───── Provided data ─────
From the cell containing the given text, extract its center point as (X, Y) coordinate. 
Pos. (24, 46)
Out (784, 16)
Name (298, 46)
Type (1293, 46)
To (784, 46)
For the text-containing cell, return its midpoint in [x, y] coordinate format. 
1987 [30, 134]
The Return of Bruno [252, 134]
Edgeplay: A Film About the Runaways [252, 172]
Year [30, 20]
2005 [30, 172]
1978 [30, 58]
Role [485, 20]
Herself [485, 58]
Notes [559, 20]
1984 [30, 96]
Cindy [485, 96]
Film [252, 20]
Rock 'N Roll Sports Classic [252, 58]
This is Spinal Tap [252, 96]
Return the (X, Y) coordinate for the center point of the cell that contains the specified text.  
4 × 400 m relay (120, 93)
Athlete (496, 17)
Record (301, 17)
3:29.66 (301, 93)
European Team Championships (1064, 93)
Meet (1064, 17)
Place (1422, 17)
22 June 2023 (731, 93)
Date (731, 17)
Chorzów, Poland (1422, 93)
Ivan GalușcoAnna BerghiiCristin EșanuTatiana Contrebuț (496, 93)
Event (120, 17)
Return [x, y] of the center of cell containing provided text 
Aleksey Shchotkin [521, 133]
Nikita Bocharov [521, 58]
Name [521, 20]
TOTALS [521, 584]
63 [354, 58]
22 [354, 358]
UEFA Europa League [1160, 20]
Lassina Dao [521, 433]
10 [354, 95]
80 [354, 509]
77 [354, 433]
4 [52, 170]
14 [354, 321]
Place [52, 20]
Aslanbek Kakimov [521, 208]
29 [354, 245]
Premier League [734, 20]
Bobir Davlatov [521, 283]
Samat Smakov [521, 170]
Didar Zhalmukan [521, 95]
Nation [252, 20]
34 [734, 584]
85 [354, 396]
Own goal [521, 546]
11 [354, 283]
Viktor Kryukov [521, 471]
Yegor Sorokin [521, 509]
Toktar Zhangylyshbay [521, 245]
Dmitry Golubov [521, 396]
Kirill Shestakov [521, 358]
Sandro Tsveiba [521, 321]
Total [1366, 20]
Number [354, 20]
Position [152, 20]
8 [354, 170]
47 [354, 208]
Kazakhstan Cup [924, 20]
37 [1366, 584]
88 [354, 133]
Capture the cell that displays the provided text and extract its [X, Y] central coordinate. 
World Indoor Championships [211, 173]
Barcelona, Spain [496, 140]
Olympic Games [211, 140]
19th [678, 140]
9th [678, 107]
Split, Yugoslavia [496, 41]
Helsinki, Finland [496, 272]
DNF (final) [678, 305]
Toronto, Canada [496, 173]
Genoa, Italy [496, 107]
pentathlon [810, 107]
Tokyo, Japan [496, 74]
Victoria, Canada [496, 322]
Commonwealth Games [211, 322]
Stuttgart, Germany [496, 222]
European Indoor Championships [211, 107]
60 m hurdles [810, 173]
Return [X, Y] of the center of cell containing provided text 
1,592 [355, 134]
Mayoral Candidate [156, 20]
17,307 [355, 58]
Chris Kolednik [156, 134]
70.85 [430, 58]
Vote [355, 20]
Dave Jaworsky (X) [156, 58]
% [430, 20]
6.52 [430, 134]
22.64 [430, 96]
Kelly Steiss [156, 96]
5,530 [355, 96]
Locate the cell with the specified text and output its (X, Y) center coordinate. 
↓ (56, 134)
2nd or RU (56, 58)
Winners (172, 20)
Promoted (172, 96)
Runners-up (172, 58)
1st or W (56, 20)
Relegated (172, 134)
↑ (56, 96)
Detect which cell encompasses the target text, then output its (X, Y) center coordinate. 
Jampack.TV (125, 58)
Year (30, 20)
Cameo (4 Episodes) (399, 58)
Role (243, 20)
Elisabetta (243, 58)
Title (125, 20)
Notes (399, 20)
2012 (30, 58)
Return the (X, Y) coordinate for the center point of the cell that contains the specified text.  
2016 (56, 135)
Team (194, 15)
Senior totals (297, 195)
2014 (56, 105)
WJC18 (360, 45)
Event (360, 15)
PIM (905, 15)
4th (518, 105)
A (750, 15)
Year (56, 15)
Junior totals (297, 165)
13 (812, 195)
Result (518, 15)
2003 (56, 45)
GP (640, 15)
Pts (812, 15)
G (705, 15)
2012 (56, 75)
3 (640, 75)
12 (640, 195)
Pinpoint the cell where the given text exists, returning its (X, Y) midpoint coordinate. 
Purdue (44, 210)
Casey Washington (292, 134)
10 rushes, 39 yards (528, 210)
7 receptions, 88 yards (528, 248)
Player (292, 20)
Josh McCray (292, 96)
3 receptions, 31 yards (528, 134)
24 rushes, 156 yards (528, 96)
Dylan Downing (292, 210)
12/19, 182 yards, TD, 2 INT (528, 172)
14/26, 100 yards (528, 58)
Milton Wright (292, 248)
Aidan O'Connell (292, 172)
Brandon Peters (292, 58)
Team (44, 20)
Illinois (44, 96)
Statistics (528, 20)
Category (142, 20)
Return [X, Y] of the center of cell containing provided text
─────
_Aim_
Please render all the records above as a Markdown table with two columns, No. and Text, putting a row number in the first column and each line in the second, and leaving out blank lines.

_Completed exercise_
| No. | Text |
|---|---|
| 1 | From the cell containing the given text, extract its center point as (X, Y) coordinate.  |
| 2 | Pos. (24, 46) |
| 3 | Out (784, 16) |
| 4 | Name (298, 46) |
| 5 | Type (1293, 46) |
| 6 | To (784, 46) |
| 7 | For the text-containing cell, return its midpoint in [x, y] coordinate format.  |
| 8 | 1987 [30, 134] |
| 9 | The Return of Bruno [252, 134] |
| 10 | Edgeplay: A Film About the Runaways [252, 172] |
| 11 | Year [30, 20] |
| 12 | 2005 [30, 172] |
| 13 | 1978 [30, 58] |
| 14 | Role [485, 20] |
| 15 | Herself [485, 58] |
| 16 | Notes [559, 20] |
| 17 | 1984 [30, 96] |
| 18 | Cindy [485, 96] |
| 19 | Film [252, 20] |
| 20 | Rock 'N Roll Sports Classic [252, 58] |
| 21 | This is Spinal Tap [252, 96] |
| 22 | Return the (X, Y) coordinate for the center point of the cell that contains the specified text.   |
| 23 | 4 × 400 m relay (120, 93) |
| 24 | Athlete (496, 17) |
| 25 | Record (301, 17) |
| 26 | 3:29.66 (301, 93) |
| 27 | European Team Championships (1064, 93) |
| 28 | Meet (1064, 17) |
| 29 | Place (1422, 17) |
| 30 | 22 June 2023 (731, 93) |
| 31 | Date (731, 17) |
| 32 | Chorzów, Poland (1422, 93) |
| 33 | Ivan GalușcoAnna BerghiiCristin EșanuTatiana Contrebuț (496, 93) |
| 34 | Event (120, 17) |
| 35 | Return [x, y] of the center of cell containing provided text  |
| 36 | Aleksey Shchotkin [521, 133] |
| 37 | Nikita Bocharov [521, 58] |
| 38 | Name [521, 20] |
| 39 | TOTALS [521, 584] |
| 40 | 63 [354, 58] |
| 41 | 22 [354, 358] |
| 42 | UEFA Europa League [1160, 20] |
| 43 | Lassina Dao [521, 433] |
| 44 | 10 [354, 95] |
| 45 | 80 [354, 509] |
| 46 | 77 [354, 433] |
| 47 | 4 [52, 170] |
| 48 | 14 [354, 321] |
| 49 | Place [52, 20] |
| 50 | Aslanbek Kakimov [521, 208] |
| 51 | 29 [354, 245] |
| 52 | Premier League [734, 20] |
| 53 | Bobir Davlatov [521, 283] |
| 54 | Samat Smakov [521, 170] |
| 55 | Didar Zhalmukan [521, 95] |
| 56 | Nation [252, 20] |
| 57 | 34 [734, 584] |
| 58 | 85 [354, 396] |
| 59 | Own goal [521, 546] |
| 60 | 11 [354, 283] |
| 61 | Viktor Kryukov [521, 471] |
| 62 | Yegor Sorokin [521, 509] |
| 63 | Toktar Zhangylyshbay [521, 245] |
| 64 | Dmitry Golubov [521, 396] |
| 65 | Kirill Shestakov [521, 358] |
| 66 | Sandro Tsveiba [521, 321] |
| 67 | Total [1366, 20] |
| 68 | Number [354, 20] |
| 69 | Position [152, 20] |
| 70 | 8 [354, 170] |
| 71 | 47 [354, 208] |
| 72 | Kazakhstan Cup [924, 20] |
| 73 | 37 [1366, 584] |
| 74 | 88 [354, 133] |
| 75 | Capture the cell that displays the provided text and extract its [X, Y] central coordinate.  |
| 76 | World Indoor Championships [211, 173] |
| 77 | Barcelona, Spain [496, 140] |
| 78 | Olympic Games [211, 140] |
| 79 | 19th [678, 140] |
| 80 | 9th [678, 107] |
| 81 | Split, Yugoslavia [496, 41] |
| 82 | Helsinki, Finland [496, 272] |
| 83 | DNF (final) [678, 305] |
| 84 | Toronto, Canada [496, 173] |
| 85 | Genoa, Italy [496, 107] |
| 86 | pentathlon [810, 107] |
| 87 | Tokyo, Japan [496, 74] |
| 88 | Victoria, Canada [496, 322] |
| 89 | Commonwealth Games [211, 322] |
| 90 | Stuttgart, Germany [496, 222] |
| 91 | European Indoor Championships [211, 107] |
| 92 | 60 m hurdles [810, 173] |
| 93 | Return [X, Y] of the center of cell containing provided text  |
| 94 | 1,592 [355, 134] |
| 95 | Mayoral Candidate [156, 20] |
| 96 | 17,307 [355, 58] |
| 97 | Chris Kolednik [156, 134] |
| 98 | 70.85 [430, 58] |
| 99 | Vote [355, 20] |
| 100 | Dave Jaworsky (X) [156, 58] |
| 101 | % [430, 20] |
| 102 | 6.52 [430, 134] |
| 103 | 22.64 [430, 96] |
| 104 | Kelly Steiss [156, 96] |
| 105 | 5,530 [355, 96] |
| 106 | Locate the cell with the specified text and output its (X, Y) center coordinate.  |
| 107 | ↓ (56, 134) |
| 108 | 2nd or RU (56, 58) |
| 109 | Winners (172, 20) |
| 110 | Promoted (172, 96) |
| 111 | Runners-up (172, 58) |
| 112 | 1st or W (56, 20) |
| 113 | Relegated (172, 134) |
| 114 | ↑ (56, 96) |
| 115 | Detect which cell encompasses the target text, then output its (X, Y) center coordinate.  |
| 116 | Jampack.TV (125, 58) |
| 117 | Year (30, 20) |
| 118 | Cameo (4 Episodes) (399, 58) |
| 119 | Role (243, 20) |
| 120 | Elisabetta (243, 58) |
| 121 | Title (125, 20) |
| 122 | Notes (399, 20) |
| 123 | 2012 (30, 58) |
| 124 | Return the (X, Y) coordinate for the center point of the cell that contains the specified text.   |
| 125 | 2016 (56, 135) |
| 126 | Team (194, 15) |
| 127 | Senior totals (297, 195) |
| 128 | 2014 (56, 105) |
| 129 | WJC18 (360, 45) |
| 130 | Event (360, 15) |
| 131 | PIM (905, 15) |
| 132 | 4th (518, 105) |
| 133 | A (750, 15) |
| 134 | Year (56, 15) |
| 135 | Junior totals (297, 165) |
| 136 | 13 (812, 195) |
| 137 | Result (518, 15) |
| 138 | 2003 (56, 45) |
| 139 | GP (640, 15) |
| 140 | Pts (812, 15) |
| 141 | G (705, 15) |
| 142 | 2012 (56, 75) |
| 143 | 3 (640, 75) |
| 144 | 12 (640, 195) |
| 145 | Pinpoint the cell where the given text exists, returning its (X, Y) midpoint coordinate.  |
| 146 | Purdue (44, 210) |
| 147 | Casey Washington (292, 134) |
| 148 | 10 rushes, 39 yards (528, 210) |
| 149 | 7 receptions, 88 yards (528, 248) |
| 150 | Player (292, 20) |
| 151 | Josh McCray (292, 96) |
| 152 | 3 receptions, 31 yards (528, 134) |
| 153 | 24 rushes, 156 yards (528, 96) |
| 154 | Dylan Downing (292, 210) |
| 155 | 12/19, 182 yards, TD, 2 INT (528, 172) |
| 156 | 14/26, 100 yards (528, 58) |
| 157 | Milton Wright (292, 248) |
| 158 | Aidan O'Connell (292, 172) |
| 159 | Brandon Peters (292, 58) |
| 160 | Team (44, 20) |
| 161 | Illinois (44, 96) |
| 162 | Statistics (528, 20) |
| 163 | Category (142, 20) |
| 164 | Return [X, Y] of the center of cell containing provided text |